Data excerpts

■ ■ ■

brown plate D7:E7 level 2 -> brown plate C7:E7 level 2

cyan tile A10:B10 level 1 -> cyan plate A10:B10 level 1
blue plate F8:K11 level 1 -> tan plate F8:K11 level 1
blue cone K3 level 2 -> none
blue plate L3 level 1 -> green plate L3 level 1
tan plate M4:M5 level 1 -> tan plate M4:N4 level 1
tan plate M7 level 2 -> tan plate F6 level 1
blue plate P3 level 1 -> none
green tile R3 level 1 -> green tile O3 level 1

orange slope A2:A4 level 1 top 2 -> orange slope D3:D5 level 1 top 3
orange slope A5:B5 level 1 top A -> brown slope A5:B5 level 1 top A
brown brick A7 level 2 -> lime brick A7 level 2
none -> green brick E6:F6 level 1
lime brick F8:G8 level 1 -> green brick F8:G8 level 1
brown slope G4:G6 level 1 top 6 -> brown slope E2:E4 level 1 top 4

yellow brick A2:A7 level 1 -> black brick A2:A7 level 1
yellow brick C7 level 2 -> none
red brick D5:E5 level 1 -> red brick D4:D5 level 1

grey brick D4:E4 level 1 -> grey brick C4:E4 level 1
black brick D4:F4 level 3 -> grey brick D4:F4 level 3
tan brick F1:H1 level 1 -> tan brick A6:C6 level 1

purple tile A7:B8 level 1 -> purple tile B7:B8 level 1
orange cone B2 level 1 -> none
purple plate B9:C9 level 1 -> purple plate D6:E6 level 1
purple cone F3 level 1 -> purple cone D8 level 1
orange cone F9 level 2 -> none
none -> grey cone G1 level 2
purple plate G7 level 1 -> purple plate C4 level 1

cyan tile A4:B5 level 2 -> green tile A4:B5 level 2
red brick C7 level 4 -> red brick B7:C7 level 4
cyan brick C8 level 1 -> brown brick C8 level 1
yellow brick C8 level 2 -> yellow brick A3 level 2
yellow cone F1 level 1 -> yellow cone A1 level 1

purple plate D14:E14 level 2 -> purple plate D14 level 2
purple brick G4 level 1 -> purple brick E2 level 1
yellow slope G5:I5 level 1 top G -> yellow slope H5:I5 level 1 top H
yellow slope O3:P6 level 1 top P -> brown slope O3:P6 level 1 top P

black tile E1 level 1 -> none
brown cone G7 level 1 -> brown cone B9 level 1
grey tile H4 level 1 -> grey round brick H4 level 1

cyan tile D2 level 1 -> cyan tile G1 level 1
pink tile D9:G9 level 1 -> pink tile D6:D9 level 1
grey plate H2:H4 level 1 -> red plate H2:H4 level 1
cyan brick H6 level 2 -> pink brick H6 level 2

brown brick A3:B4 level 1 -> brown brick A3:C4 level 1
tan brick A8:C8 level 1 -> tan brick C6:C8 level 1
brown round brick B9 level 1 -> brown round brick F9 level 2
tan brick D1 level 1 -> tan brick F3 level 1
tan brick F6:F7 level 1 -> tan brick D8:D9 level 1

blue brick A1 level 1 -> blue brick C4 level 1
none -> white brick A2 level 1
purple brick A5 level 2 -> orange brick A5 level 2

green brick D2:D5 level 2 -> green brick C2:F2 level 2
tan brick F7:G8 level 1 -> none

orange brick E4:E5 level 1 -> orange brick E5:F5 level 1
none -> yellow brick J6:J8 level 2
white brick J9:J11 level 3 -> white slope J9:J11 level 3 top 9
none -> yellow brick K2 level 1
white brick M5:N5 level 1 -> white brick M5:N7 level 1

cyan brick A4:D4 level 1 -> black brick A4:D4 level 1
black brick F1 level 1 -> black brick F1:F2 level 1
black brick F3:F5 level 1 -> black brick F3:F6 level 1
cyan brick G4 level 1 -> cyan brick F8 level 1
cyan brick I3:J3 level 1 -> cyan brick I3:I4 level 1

■ ■ ■

- To do
Quote every record above exactly.

- Answer to this problem
brown plate D7:E7 level 2 -> brown plate C7:E7 level 2

cyan tile A10:B10 level 1 -> cyan plate A10:B10 level 1
blue plate F8:K11 level 1 -> tan plate F8:K11 level 1
blue cone K3 level 2 -> none
blue plate L3 level 1 -> green plate L3 level 1
tan plate M4:M5 level 1 -> tan plate M4:N4 level 1
tan plate M7 level 2 -> tan plate F6 level 1
blue plate P3 level 1 -> none
green tile R3 level 1 -> green tile O3 level 1

orange slope A2:A4 level 1 top 2 -> orange slope D3:D5 level 1 top 3
orange slope A5:B5 level 1 top A -> brown slope A5:B5 level 1 top A
brown brick A7 level 2 -> lime brick A7 level 2
none -> green brick E6:F6 level 1
lime brick F8:G8 level 1 -> green brick F8:G8 level 1
brown slope G4:G6 level 1 top 6 -> brown slope E2:E4 level 1 top 4

yellow brick A2:A7 level 1 -> black brick A2:A7 level 1
yellow brick C7 level 2 -> none
red brick D5:E5 level 1 -> red brick D4:D5 level 1

grey brick D4:E4 level 1 -> grey brick C4:E4 level 1
black brick D4:F4 level 3 -> grey brick D4:F4 level 3
tan brick F1:H1 level 1 -> tan brick A6:C6 level 1

purple tile A7:B8 level 1 -> purple tile B7:B8 level 1
orange cone B2 level 1 -> none
purple plate B9:C9 level 1 -> purple plate D6:E6 level 1
purple cone F3 level 1 -> purple cone D8 level 1
orange cone F9 level 2 -> none
none -> grey cone G1 level 2
purple plate G7 level 1 -> purple plate C4 level 1

cyan tile A4:B5 level 2 -> green tile A4:B5 level 2
red brick C7 level 4 -> red brick B7:C7 level 4
cyan brick C8 level 1 -> brown brick C8 level 1
yellow brick C8 level 2 -> yellow brick A3 level 2
yellow cone F1 level 1 -> yellow cone A1 level 1

purple plate D14:E14 level 2 -> purple plate D14 level 2
purple brick G4 level 1 -> purple brick E2 level 1
yellow slope G5:I5 level 1 top G -> yellow slope H5:I5 level 1 top H
yellow slope O3:P6 level 1 top P -> brown slope O3:P6 level 1 top P

black tile E1 level 1 -> none
brown cone G7 level 1 -> brown cone B9 level 1
grey tile H4 level 1 -> grey round brick H4 level 1

cyan tile D2 level 1 -> cyan tile G1 level 1
pink tile D9:G9 level 1 -> pink tile D6:D9 level 1
grey plate H2:H4 level 1 -> red plate H2:H4 level 1
cyan brick H6 level 2 -> pink brick H6 level 2

brown brick A3:B4 level 1 -> brown brick A3:C4 level 1
tan brick A8:C8 level 1 -> tan brick C6:C8 level 1
brown round brick B9 level 1 -> brown round brick F9 level 2
tan brick D1 level 1 -> tan brick F3 level 1
tan brick F6:F7 level 1 -> tan brick D8:D9 level 1

blue brick A1 level 1 -> blue brick C4 level 1
none -> white brick A2 level 1
purple brick A5 level 2 -> orange brick A5 level 2

green brick D2:D5 level 2 -> green brick C2:F2 level 2
tan brick F7:G8 level 1 -> none

orange brick E4:E5 level 1 -> orange brick E5:F5 level 1
none -> yellow brick J6:J8 level 2
white brick J9:J11 level 3 -> white slope J9:J11 level 3 top 9
none -> yellow brick K2 level 1
white brick M5:N5 level 1 -> white brick M5:N7 level 1

cyan brick A4:D4 level 1 -> black brick A4:D4 level 1
black brick F1 level 1 -> black brick F1:F2 level 1
black brick F3:F5 level 1 -> black brick F3:F6 level 1
cyan brick G4 level 1 -> cyan brick F8 level 1
cyan brick I3:J3 level 1 -> cyan brick I3:I4 level 1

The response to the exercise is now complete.